Exercise directions:
Return only the lines running from the top of the entries to the line with "orange bowling pin [633,145,661,216]", inclusive, exactly as written.

Data section:
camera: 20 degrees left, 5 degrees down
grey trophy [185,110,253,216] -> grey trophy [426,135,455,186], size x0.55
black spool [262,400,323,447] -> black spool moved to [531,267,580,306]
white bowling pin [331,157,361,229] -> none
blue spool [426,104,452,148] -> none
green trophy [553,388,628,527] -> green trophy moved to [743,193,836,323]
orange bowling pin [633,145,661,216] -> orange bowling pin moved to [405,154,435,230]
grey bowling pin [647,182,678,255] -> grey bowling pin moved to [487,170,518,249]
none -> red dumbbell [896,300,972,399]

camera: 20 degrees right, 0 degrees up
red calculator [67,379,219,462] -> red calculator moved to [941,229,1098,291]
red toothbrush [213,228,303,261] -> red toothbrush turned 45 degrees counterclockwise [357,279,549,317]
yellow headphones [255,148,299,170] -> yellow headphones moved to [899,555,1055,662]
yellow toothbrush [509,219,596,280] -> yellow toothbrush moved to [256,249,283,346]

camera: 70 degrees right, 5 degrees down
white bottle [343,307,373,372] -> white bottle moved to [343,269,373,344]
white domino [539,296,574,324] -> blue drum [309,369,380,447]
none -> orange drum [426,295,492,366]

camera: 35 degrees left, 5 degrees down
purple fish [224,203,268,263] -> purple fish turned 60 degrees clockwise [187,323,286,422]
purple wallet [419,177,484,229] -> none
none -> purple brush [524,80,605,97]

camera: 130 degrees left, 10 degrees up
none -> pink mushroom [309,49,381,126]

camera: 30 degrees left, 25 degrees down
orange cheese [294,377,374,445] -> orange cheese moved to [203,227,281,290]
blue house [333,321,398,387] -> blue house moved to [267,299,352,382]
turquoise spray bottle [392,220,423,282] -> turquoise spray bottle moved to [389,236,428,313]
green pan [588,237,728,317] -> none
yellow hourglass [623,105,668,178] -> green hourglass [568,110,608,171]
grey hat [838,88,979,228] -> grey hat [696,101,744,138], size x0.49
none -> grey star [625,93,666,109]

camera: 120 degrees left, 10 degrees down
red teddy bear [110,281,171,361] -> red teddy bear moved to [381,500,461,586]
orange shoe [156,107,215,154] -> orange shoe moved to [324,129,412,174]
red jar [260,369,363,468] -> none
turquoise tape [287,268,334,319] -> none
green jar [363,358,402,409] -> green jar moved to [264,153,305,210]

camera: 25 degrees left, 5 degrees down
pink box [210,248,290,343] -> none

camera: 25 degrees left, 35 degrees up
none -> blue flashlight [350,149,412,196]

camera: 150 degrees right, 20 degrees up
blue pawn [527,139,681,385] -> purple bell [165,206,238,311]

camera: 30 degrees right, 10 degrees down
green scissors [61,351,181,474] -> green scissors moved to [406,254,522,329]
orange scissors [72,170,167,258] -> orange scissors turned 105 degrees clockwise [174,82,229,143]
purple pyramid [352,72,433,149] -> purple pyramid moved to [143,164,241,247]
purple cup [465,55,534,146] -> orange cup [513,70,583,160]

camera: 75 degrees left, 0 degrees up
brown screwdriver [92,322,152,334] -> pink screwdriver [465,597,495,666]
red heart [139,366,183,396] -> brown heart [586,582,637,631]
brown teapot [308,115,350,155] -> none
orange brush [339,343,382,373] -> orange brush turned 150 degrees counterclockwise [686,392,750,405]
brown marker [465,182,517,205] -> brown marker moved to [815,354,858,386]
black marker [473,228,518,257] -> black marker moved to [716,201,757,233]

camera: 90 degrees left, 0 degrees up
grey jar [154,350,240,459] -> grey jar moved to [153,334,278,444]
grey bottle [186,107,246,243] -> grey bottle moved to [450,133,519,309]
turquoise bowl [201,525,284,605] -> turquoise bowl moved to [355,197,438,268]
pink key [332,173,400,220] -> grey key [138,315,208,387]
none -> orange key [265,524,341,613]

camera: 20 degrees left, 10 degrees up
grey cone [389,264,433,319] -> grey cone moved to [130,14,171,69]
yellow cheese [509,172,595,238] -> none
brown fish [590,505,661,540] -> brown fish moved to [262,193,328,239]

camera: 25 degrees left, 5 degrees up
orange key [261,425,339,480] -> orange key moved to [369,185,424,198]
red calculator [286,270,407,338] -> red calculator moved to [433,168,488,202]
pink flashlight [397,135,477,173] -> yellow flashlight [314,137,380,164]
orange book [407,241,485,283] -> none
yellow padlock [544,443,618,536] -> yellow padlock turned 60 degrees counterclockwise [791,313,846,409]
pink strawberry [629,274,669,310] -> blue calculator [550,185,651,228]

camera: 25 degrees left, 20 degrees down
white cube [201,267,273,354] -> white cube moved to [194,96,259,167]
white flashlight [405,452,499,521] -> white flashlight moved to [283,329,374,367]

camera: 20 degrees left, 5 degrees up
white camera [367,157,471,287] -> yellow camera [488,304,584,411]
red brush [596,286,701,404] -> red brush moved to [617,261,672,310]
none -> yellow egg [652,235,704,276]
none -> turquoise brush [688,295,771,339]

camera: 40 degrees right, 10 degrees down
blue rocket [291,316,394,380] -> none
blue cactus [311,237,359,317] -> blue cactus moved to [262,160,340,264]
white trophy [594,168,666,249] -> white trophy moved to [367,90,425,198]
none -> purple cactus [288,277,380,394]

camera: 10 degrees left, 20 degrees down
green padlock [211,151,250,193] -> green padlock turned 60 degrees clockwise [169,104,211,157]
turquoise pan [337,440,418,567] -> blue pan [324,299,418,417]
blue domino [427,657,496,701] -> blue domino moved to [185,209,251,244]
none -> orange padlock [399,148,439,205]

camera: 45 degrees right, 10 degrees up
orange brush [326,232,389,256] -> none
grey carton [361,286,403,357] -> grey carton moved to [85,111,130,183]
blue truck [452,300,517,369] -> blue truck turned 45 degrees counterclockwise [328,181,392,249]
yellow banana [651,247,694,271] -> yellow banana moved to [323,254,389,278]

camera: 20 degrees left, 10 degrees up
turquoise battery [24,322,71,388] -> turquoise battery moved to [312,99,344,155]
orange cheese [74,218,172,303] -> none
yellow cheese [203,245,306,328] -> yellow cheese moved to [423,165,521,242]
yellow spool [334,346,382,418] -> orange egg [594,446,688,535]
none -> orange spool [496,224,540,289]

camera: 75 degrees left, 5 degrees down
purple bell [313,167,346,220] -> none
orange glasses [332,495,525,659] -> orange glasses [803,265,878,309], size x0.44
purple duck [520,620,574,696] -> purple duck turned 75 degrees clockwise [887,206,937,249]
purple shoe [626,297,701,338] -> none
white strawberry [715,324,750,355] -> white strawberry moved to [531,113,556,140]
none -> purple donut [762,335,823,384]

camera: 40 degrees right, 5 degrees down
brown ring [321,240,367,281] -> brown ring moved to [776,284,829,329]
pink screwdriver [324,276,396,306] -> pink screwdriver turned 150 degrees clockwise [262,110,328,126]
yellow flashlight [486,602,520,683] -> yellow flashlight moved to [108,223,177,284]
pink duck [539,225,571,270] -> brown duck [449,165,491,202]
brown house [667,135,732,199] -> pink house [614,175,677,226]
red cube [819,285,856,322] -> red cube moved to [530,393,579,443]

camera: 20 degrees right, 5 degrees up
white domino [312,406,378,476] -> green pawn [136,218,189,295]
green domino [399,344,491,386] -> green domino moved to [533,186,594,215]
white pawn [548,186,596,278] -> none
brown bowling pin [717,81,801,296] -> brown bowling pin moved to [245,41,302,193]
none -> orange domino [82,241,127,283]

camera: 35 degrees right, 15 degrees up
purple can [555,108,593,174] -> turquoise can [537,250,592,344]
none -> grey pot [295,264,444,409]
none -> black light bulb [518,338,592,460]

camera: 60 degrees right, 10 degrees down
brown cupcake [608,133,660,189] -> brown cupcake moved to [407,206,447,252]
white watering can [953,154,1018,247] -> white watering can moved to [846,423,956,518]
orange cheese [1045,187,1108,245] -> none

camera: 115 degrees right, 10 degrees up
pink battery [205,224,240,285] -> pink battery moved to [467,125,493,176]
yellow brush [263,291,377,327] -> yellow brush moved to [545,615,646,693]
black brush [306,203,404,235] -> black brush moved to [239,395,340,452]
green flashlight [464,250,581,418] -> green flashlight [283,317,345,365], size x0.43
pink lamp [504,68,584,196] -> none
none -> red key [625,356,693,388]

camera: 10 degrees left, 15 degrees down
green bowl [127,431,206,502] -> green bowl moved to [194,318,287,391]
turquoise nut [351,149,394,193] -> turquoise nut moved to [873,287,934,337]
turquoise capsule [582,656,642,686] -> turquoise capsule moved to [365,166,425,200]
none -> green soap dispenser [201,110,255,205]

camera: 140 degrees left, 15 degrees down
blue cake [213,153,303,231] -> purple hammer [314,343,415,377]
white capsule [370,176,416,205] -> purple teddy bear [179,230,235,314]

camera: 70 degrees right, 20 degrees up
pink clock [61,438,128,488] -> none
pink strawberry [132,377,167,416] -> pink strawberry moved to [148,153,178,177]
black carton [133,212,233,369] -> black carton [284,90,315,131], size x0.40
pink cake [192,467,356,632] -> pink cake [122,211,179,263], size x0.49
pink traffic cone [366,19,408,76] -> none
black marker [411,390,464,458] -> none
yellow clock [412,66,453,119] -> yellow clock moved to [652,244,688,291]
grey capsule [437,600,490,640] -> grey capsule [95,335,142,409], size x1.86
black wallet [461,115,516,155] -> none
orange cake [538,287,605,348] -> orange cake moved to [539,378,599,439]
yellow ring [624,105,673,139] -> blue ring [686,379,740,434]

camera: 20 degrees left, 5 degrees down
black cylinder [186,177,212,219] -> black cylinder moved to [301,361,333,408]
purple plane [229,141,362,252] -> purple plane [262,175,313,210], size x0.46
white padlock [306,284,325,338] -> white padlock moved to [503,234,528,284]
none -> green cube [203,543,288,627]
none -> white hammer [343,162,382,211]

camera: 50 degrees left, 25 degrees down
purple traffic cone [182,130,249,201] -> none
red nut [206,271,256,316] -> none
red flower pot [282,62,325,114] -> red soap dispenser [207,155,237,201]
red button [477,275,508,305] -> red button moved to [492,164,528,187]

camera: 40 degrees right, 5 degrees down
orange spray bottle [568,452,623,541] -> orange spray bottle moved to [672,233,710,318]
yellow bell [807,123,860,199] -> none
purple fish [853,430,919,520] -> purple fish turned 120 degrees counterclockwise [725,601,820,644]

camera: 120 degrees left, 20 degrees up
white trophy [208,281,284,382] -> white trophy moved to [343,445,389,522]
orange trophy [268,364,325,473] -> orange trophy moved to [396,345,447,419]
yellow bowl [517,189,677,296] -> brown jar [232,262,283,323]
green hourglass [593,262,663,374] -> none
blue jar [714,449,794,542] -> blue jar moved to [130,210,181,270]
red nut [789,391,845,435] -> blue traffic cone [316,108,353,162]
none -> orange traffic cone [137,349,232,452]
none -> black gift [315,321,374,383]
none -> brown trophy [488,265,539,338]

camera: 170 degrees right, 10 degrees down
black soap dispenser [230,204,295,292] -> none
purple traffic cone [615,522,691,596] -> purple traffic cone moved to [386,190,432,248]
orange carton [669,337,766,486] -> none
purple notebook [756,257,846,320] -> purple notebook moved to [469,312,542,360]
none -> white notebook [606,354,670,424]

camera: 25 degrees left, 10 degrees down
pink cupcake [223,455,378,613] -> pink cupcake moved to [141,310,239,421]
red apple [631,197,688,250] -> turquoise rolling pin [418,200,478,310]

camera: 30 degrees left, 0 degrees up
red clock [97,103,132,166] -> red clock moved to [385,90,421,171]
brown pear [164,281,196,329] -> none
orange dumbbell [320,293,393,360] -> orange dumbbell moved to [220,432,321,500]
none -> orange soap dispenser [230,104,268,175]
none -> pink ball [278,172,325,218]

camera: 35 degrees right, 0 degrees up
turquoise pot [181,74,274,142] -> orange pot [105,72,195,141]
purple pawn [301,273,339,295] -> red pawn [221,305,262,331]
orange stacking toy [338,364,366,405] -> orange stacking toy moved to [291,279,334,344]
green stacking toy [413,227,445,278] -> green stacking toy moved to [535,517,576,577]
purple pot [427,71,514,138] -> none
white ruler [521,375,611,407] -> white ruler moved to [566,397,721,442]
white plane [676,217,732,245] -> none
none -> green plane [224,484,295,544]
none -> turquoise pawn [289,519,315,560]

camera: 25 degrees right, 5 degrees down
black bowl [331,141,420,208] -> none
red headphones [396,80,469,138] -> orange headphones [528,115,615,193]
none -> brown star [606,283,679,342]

Task solution:
camera: 20 degrees left, 5 degrees down
grey trophy [185,110,253,216] -> grey trophy [426,135,455,186], size x0.55
black spool [262,400,323,447] -> black spool moved to [531,267,580,306]
white bowling pin [331,157,361,229] -> none
blue spool [426,104,452,148] -> none
green trophy [553,388,628,527] -> green trophy moved to [743,193,836,323]
orange bowling pin [633,145,661,216] -> orange bowling pin moved to [405,154,435,230]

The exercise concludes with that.